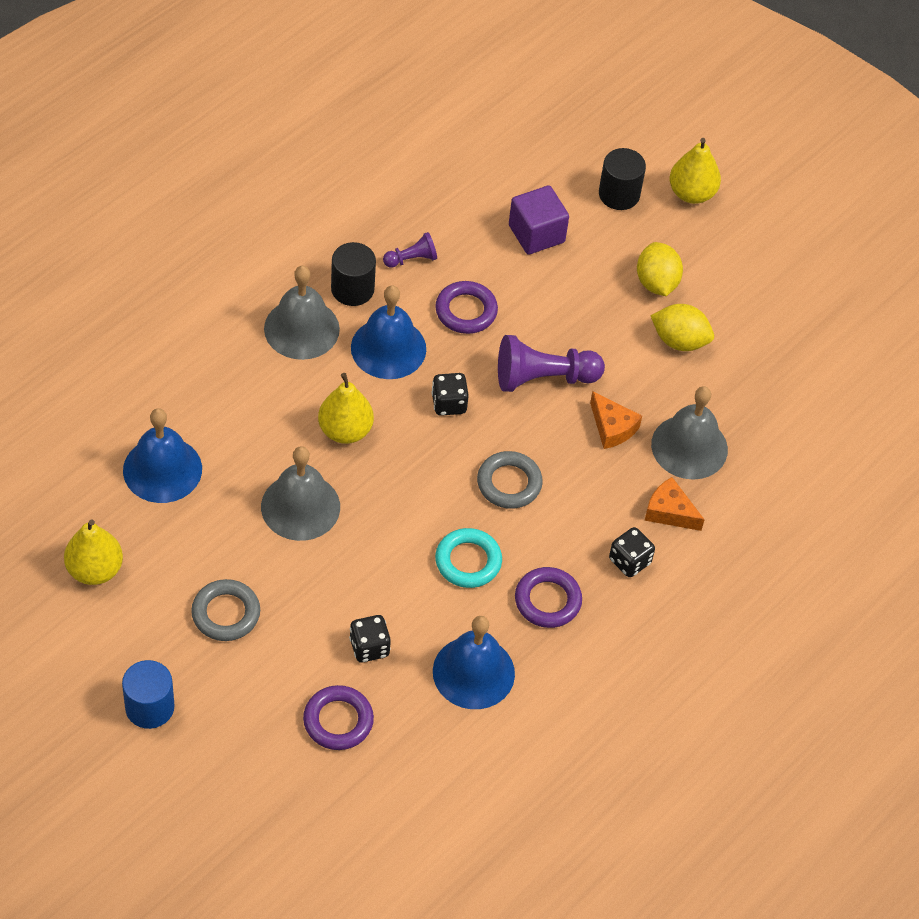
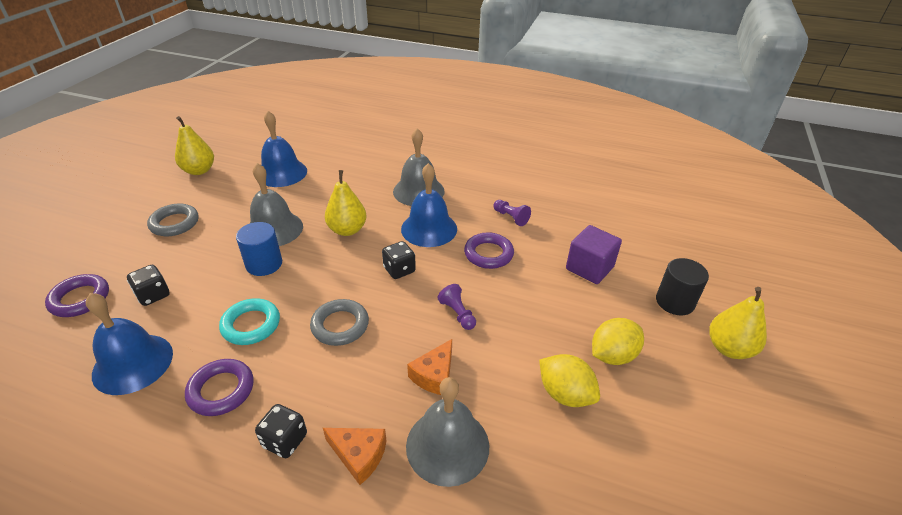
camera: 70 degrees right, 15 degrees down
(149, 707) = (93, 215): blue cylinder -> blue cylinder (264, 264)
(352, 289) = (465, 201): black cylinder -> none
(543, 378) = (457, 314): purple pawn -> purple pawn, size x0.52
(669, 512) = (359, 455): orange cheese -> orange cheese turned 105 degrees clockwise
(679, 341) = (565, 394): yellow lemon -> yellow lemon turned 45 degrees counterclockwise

---

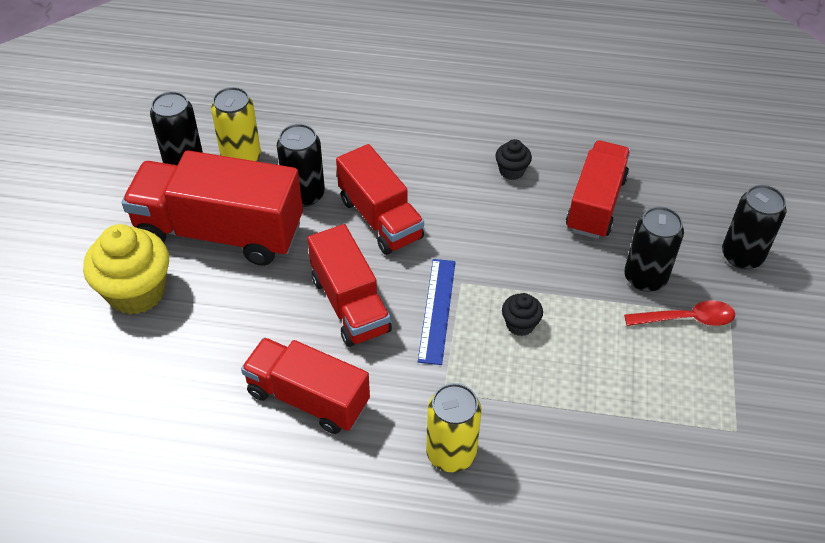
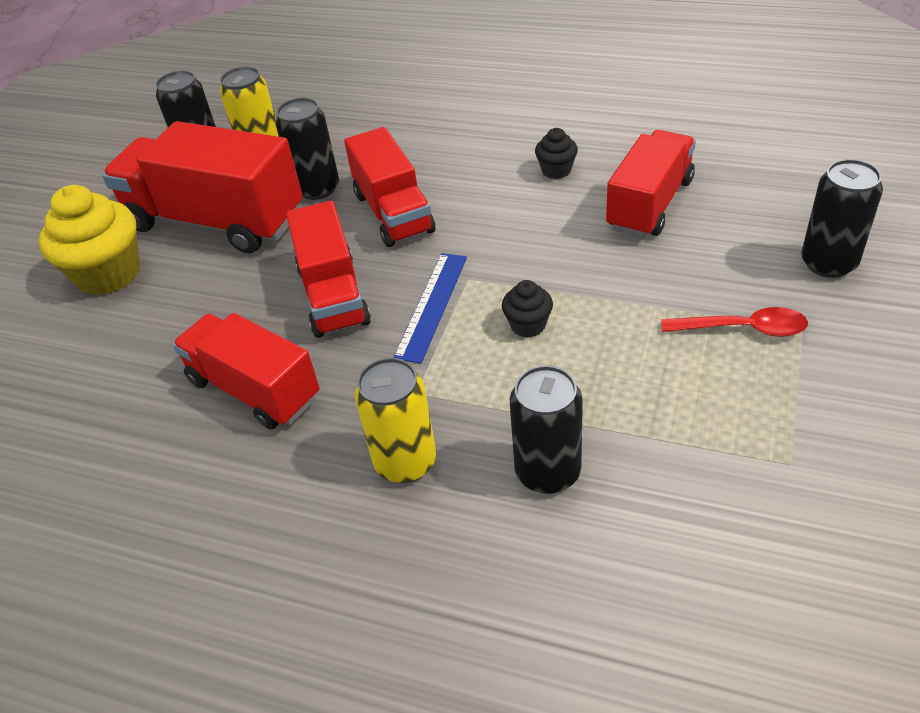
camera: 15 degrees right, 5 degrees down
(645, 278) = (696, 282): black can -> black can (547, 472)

ACTIVITY:
Wherever the word "cylinder" appears in the listing above, copy the whole line.

ANSWER TO THIS PROBLEM:
(149, 707) = (93, 215): blue cylinder -> blue cylinder (264, 264)
(352, 289) = (465, 201): black cylinder -> none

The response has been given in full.